■ Instructions to follow: Format the lines from the one containing "The metallic gray podium at center might" through the one containing "(B) rotated left" as a JSON list of strings, one string per line, with blank lines left out.

■ Source material:
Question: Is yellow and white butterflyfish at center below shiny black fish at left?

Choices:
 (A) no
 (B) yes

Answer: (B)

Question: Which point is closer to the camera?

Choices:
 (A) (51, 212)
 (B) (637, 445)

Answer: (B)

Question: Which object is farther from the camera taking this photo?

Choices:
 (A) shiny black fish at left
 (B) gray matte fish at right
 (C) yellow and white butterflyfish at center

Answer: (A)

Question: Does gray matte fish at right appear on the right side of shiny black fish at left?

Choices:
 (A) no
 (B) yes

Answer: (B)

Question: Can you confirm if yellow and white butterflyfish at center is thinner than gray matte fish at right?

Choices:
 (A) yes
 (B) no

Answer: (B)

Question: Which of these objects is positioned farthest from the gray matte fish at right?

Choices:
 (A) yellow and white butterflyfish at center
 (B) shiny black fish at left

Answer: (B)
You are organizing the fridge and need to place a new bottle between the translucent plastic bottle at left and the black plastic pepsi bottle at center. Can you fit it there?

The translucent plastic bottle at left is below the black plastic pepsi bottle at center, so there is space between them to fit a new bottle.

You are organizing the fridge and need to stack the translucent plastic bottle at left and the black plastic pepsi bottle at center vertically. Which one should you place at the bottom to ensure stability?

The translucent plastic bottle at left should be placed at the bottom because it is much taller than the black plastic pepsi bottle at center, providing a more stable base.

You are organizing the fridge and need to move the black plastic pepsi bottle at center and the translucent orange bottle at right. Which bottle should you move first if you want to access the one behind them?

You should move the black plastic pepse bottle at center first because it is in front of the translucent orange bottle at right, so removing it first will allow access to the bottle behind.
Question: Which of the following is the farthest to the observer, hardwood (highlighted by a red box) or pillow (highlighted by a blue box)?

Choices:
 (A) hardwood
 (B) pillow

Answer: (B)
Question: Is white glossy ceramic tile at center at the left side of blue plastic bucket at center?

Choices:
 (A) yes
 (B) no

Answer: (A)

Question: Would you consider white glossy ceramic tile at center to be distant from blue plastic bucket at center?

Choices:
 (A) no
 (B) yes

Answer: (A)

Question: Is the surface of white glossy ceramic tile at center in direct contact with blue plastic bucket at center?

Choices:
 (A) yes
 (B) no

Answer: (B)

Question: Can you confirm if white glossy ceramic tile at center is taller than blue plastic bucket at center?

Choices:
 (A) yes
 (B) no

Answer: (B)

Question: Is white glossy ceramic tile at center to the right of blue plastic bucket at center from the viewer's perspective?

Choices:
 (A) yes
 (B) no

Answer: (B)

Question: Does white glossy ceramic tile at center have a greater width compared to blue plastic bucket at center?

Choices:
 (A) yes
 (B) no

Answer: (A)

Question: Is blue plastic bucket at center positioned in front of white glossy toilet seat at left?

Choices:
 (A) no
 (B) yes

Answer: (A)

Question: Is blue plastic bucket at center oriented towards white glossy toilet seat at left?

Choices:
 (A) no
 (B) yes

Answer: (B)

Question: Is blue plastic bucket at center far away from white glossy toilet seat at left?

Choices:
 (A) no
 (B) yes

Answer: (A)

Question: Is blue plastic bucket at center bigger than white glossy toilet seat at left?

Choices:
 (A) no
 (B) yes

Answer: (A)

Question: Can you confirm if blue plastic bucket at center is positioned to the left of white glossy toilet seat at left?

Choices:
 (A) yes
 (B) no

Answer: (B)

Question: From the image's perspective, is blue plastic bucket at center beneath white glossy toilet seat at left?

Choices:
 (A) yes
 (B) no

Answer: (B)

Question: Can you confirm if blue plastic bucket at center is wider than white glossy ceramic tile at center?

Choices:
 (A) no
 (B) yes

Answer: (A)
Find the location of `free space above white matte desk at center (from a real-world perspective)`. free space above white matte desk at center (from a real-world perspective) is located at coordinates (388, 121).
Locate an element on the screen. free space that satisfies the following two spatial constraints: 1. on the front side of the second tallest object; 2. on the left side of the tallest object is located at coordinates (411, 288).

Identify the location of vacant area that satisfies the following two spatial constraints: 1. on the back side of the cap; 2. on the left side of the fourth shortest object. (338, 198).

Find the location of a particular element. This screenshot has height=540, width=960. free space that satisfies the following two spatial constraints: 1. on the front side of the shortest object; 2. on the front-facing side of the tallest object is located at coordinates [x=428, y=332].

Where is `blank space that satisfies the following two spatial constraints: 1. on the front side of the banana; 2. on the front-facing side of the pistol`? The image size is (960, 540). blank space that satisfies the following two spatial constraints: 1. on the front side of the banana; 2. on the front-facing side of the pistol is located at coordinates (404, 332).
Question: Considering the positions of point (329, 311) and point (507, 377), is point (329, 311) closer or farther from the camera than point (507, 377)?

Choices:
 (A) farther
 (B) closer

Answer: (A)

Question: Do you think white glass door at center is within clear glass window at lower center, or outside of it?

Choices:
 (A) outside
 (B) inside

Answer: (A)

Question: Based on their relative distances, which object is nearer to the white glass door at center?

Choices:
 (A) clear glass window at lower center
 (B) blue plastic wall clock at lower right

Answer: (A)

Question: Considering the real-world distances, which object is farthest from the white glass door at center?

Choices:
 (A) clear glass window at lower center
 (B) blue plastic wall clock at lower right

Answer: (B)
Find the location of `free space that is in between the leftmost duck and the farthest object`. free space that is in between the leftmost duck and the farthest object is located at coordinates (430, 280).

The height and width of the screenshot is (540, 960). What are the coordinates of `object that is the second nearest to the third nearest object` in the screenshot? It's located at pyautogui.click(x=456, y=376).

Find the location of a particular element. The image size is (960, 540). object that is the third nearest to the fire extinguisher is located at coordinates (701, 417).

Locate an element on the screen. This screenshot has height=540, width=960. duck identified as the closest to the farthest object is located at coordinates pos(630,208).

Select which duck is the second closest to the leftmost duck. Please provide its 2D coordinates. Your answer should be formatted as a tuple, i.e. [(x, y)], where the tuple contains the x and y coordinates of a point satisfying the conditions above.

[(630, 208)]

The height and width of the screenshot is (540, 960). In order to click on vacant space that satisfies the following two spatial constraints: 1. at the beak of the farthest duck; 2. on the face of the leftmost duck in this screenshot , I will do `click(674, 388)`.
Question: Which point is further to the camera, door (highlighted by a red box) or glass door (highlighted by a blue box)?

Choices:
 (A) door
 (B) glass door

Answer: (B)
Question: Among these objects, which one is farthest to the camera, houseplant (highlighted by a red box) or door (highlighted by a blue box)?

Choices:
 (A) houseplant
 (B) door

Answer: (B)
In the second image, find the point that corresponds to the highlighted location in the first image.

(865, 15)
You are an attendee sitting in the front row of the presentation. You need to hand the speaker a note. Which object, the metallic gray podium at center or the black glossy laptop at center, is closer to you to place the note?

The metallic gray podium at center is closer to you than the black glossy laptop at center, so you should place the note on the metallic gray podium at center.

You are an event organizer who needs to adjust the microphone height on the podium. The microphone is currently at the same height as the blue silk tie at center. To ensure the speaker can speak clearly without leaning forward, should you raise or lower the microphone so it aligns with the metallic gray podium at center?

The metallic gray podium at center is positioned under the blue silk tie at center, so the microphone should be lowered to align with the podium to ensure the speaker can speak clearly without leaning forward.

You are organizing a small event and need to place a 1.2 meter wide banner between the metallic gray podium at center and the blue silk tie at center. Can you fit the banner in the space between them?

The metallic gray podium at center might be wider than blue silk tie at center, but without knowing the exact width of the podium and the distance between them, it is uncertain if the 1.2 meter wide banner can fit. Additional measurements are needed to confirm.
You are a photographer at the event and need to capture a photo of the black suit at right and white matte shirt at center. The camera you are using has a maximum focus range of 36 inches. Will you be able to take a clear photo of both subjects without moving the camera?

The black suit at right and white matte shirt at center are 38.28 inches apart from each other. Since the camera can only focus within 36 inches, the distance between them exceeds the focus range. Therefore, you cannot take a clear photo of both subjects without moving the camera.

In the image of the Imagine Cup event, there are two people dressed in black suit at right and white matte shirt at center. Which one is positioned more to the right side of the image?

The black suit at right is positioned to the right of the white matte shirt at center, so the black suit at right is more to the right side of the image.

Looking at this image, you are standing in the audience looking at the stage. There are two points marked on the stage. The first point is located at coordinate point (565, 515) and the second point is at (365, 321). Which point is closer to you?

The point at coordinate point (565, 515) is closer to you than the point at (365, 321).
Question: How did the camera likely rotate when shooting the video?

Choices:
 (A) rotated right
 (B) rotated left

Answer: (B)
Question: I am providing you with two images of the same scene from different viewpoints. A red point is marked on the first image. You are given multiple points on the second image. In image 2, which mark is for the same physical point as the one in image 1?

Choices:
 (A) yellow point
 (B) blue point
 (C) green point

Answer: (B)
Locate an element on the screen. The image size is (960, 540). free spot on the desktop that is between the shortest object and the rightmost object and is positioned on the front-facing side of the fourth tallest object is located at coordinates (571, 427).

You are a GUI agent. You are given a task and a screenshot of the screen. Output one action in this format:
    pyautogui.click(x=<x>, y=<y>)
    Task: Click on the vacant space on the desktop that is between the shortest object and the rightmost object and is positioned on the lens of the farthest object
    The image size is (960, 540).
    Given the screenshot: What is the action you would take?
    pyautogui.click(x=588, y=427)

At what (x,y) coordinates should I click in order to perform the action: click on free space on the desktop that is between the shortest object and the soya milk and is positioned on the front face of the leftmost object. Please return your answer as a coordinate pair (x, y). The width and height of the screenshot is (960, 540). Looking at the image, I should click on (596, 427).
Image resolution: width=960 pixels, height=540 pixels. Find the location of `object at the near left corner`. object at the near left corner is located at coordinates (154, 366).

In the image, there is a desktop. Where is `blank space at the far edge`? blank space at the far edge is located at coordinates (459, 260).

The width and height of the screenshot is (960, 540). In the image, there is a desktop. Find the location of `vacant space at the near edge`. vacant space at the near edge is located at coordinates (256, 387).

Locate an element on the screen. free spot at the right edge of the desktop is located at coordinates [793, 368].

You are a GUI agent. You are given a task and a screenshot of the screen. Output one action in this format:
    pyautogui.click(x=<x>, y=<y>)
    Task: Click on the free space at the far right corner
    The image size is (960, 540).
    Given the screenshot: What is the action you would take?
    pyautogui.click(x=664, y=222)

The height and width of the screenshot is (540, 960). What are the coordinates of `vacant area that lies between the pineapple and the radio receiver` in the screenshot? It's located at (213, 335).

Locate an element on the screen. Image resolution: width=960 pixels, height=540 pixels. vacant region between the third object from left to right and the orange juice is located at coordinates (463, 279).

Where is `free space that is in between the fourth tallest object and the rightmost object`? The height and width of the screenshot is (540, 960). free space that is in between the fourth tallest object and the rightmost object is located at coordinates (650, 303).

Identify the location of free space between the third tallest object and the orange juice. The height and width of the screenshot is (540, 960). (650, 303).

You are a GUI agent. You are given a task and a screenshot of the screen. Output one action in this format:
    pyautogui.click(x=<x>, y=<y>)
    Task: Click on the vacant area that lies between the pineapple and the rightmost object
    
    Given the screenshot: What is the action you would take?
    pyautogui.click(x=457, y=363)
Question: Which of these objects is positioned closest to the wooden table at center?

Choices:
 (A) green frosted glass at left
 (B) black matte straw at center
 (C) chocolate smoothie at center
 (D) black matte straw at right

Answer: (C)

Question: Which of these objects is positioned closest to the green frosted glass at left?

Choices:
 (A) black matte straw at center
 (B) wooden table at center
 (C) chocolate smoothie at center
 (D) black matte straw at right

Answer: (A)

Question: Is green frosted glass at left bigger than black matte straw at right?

■ Complete response:
[
  "The metallic gray podium at center might be wider than blue silk tie at center, but without knowing the exact width of the podium and the distance between them, it is uncertain if the 1.2 meter wide banner can fit. Additional measurements are needed to confirm.",
  "You are a photographer at the event and need to capture a photo of the black suit at right and white matte shirt at center. The camera you are using has a maximum focus range of 36 inches. Will you be able to take a clear photo of both subjects without moving the camera?",
  "The black suit at right and white matte shirt at center are 38.28 inches apart from each other. Since the camera can only focus within 36 inches, the distance between them exceeds the focus range. Therefore, you cannot take a clear photo of both subjects without moving the camera.",
  "In the image of the Imagine Cup event, there are two people dressed in black suit at right and white matte shirt at center. Which one is positioned more to the right side of the image?",
  "The black suit at right is positioned to the right of the white matte shirt at center, so the black suit at right is more to the right side of the image.",
  "Looking at this image, you are standing in the audience looking at the stage. There are two points marked on the stage. The first point is located at coordinate point (565, 515) and the second point is at (365, 321). Which point is closer to you?",
  "The point at coordinate point (565, 515) is closer to you than the point at (365, 321).",
  "Question: How did the camera likely rotate when shooting the video?",
  "Choices:",
  " (A) rotated right",
  " (B) rotated left"
]